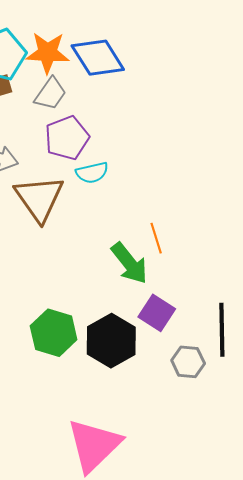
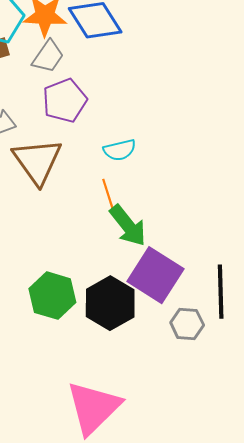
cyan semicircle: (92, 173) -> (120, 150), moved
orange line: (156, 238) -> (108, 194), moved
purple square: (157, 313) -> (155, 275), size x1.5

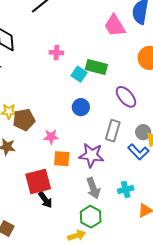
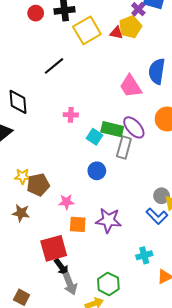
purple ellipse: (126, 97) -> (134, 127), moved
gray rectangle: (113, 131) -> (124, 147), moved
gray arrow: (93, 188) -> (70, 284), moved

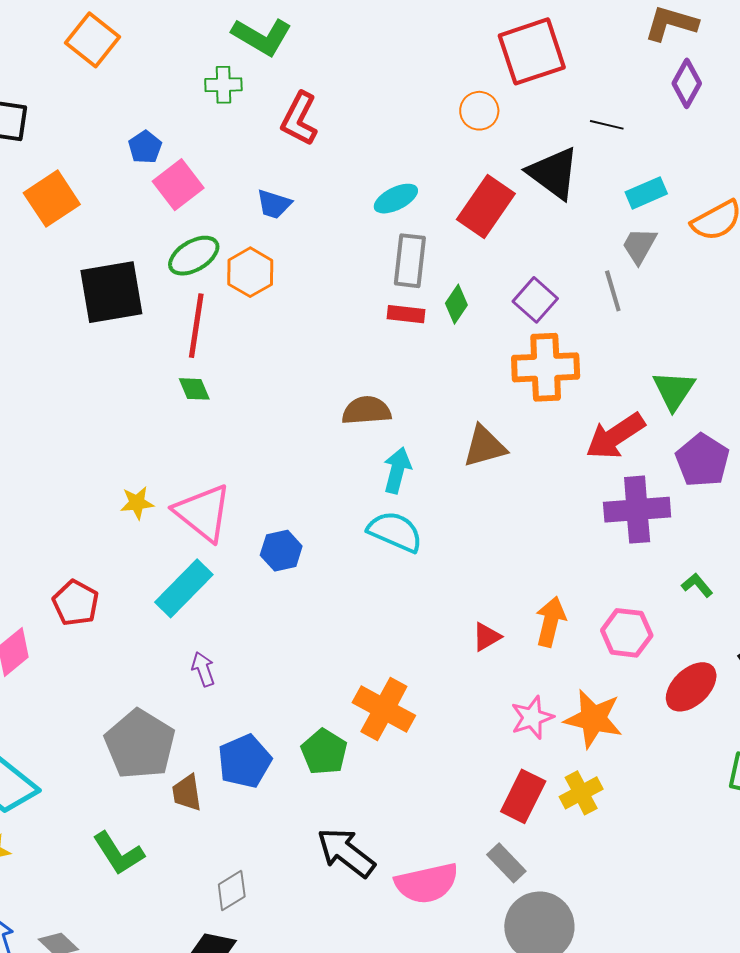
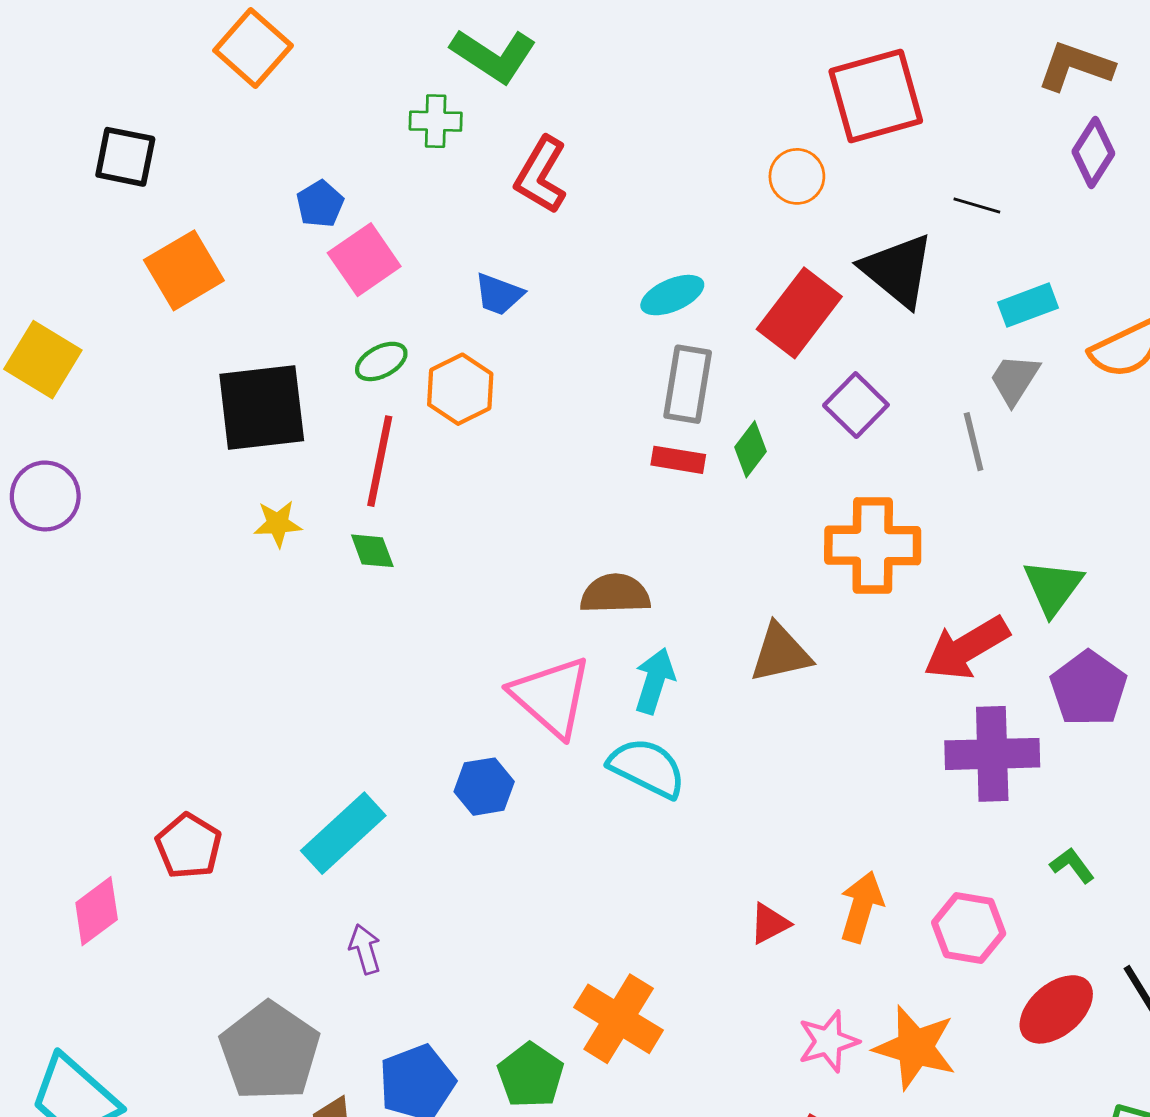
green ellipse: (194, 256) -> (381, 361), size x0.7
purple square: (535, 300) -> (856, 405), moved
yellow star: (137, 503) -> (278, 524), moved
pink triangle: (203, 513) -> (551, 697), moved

---

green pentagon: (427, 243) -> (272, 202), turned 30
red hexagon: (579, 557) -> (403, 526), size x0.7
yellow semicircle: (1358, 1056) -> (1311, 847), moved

**PROBLEM STATEMENT:**
Which lines of the data contain the string "size"? Copy each of them.

**OUTPUT BELOW:**
purple square: (157, 313) -> (155, 275), size x1.5
green ellipse: (194, 256) -> (381, 361), size x0.7
red hexagon: (579, 557) -> (403, 526), size x0.7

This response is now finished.